Material shown START

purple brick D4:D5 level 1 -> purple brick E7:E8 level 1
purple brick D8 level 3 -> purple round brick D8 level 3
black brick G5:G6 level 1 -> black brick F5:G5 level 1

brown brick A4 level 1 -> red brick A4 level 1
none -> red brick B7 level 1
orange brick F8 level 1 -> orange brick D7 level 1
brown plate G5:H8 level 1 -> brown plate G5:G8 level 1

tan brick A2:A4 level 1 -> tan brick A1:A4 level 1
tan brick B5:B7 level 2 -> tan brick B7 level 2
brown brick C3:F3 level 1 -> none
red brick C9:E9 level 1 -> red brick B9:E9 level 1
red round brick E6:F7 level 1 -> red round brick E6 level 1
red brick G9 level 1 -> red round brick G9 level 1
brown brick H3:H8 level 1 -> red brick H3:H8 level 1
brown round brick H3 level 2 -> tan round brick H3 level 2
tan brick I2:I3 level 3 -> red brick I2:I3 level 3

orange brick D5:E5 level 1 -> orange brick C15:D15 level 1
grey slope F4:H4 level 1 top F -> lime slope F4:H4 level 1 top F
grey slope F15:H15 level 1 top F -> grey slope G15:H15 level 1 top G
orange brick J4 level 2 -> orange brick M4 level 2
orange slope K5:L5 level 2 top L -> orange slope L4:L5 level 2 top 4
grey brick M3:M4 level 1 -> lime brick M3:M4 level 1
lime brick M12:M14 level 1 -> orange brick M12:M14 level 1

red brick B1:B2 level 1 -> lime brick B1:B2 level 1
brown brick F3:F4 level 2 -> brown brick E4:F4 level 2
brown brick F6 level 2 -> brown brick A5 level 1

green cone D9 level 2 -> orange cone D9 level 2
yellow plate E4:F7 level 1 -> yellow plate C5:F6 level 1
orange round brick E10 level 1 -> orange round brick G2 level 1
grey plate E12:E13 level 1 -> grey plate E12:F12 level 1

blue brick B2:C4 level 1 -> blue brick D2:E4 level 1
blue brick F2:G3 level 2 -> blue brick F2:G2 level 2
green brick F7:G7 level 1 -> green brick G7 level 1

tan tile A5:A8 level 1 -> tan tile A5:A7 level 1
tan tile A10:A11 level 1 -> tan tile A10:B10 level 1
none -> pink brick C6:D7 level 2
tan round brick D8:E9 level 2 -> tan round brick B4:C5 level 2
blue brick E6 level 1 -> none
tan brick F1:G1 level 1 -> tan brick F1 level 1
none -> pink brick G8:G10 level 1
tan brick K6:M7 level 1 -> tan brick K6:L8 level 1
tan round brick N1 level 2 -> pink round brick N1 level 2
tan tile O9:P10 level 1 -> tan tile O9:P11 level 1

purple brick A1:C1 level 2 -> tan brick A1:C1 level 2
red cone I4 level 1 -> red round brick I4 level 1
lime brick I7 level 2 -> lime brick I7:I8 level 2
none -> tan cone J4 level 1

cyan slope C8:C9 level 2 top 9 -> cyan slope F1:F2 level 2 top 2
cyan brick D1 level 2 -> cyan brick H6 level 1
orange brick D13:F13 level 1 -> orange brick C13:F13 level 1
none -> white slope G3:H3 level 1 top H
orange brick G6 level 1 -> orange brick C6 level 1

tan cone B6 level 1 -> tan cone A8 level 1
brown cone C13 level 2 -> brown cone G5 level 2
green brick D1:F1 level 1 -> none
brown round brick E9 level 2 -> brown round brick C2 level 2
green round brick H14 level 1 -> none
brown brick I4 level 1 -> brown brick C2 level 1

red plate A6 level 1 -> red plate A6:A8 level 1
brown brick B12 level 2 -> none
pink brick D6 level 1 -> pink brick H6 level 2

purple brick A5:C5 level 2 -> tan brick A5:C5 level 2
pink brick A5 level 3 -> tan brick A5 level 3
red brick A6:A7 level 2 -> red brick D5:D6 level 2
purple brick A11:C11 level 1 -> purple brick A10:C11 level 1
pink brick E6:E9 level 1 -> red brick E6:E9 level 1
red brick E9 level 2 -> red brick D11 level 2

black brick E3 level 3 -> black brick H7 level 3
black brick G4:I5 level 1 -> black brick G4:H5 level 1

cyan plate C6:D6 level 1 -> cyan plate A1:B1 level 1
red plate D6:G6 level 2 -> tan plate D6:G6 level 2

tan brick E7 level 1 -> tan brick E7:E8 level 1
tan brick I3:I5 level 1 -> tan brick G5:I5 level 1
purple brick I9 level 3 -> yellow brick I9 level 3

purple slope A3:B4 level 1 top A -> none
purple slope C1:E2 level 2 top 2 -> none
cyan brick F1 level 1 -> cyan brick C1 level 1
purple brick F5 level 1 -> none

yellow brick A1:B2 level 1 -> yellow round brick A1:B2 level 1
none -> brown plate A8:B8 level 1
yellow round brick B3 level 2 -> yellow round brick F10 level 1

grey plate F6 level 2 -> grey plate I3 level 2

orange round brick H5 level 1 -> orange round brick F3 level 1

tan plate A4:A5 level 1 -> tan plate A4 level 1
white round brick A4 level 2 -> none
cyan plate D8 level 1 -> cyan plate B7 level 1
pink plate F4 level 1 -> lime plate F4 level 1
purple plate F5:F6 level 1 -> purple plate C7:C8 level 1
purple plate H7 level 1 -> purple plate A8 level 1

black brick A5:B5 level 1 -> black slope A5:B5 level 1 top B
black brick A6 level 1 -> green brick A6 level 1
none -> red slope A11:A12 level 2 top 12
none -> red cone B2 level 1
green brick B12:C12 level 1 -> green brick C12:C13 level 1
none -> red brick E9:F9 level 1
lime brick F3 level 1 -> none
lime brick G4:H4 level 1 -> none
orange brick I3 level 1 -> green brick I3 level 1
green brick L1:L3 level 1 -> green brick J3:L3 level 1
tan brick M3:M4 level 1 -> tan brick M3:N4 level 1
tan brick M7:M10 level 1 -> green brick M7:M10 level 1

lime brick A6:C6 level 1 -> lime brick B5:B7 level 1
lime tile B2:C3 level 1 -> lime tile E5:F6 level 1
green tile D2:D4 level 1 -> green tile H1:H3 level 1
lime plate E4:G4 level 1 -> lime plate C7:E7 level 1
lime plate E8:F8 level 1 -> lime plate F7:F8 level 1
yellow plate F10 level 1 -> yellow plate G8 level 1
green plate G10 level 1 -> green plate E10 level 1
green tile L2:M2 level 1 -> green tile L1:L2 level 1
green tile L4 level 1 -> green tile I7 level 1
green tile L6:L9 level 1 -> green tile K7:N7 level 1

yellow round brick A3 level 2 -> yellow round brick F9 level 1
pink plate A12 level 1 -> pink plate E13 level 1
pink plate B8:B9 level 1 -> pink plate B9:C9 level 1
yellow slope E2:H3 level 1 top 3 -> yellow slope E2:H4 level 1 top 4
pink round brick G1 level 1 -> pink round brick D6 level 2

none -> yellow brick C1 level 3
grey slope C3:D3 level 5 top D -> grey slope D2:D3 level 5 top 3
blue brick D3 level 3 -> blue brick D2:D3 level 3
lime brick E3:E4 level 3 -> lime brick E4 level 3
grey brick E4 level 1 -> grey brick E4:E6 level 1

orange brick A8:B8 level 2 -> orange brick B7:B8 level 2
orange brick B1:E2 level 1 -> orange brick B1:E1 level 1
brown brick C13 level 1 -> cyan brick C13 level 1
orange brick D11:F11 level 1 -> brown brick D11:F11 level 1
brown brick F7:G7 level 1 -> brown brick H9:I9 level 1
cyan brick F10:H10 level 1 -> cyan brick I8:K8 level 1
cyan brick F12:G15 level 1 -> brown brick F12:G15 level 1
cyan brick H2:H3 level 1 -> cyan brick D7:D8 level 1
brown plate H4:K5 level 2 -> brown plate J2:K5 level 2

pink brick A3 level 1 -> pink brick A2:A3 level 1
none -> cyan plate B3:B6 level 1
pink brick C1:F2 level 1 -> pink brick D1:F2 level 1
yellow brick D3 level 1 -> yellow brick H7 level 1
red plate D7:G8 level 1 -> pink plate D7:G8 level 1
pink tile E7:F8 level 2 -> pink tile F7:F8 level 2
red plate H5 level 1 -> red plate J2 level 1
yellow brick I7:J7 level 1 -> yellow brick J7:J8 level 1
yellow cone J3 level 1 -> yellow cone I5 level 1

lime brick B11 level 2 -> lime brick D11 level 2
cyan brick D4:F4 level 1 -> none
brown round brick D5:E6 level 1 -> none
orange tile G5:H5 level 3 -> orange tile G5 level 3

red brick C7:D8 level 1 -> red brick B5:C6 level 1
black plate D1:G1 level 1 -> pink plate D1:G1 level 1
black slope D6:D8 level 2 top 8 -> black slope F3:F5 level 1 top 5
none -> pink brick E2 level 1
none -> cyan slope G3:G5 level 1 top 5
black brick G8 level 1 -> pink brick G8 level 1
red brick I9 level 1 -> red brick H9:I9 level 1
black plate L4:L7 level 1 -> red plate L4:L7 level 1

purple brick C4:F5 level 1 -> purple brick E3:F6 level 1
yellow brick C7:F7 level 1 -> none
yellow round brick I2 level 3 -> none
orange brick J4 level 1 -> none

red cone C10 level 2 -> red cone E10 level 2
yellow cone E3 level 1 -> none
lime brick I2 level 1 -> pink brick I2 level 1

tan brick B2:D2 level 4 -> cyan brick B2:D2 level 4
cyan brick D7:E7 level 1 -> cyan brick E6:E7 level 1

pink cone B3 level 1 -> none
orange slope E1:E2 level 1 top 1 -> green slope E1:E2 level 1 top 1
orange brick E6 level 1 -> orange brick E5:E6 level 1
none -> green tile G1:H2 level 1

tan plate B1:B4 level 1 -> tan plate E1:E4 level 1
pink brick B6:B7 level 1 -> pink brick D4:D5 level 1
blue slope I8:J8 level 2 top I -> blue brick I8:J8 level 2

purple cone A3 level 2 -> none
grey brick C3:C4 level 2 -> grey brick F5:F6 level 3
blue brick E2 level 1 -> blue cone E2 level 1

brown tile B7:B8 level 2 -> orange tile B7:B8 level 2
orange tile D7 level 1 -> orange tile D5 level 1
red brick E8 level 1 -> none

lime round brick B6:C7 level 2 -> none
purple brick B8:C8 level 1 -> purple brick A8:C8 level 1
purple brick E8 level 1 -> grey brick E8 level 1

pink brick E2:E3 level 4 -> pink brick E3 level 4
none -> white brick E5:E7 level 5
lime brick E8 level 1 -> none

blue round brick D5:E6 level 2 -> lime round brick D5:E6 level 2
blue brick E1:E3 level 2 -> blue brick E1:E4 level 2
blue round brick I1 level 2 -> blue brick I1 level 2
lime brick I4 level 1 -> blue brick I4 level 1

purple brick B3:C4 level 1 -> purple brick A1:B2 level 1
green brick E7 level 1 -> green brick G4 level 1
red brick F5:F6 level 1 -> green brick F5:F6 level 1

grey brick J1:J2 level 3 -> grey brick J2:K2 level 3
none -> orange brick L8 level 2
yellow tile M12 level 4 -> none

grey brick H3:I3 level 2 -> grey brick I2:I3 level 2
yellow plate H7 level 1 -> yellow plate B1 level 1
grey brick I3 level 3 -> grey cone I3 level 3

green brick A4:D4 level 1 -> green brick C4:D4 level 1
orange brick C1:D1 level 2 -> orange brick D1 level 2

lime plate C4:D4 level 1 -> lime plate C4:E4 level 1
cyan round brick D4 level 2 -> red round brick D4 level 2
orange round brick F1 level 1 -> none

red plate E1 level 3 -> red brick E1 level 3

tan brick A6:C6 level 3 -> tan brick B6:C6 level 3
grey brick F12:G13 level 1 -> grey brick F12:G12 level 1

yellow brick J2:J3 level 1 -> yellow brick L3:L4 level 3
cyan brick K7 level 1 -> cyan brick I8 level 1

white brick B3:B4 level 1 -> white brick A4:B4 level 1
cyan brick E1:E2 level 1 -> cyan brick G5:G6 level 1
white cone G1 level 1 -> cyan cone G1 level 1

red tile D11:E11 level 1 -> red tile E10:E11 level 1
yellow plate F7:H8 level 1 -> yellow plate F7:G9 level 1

Material shown END

Directions. The lines from the first of the entries through the line holding "none -> red brick B7 level 1" are to be restated word for word, and no others.

Response.
purple brick D4:D5 level 1 -> purple brick E7:E8 level 1
purple brick D8 level 3 -> purple round brick D8 level 3
black brick G5:G6 level 1 -> black brick F5:G5 level 1

brown brick A4 level 1 -> red brick A4 level 1
none -> red brick B7 level 1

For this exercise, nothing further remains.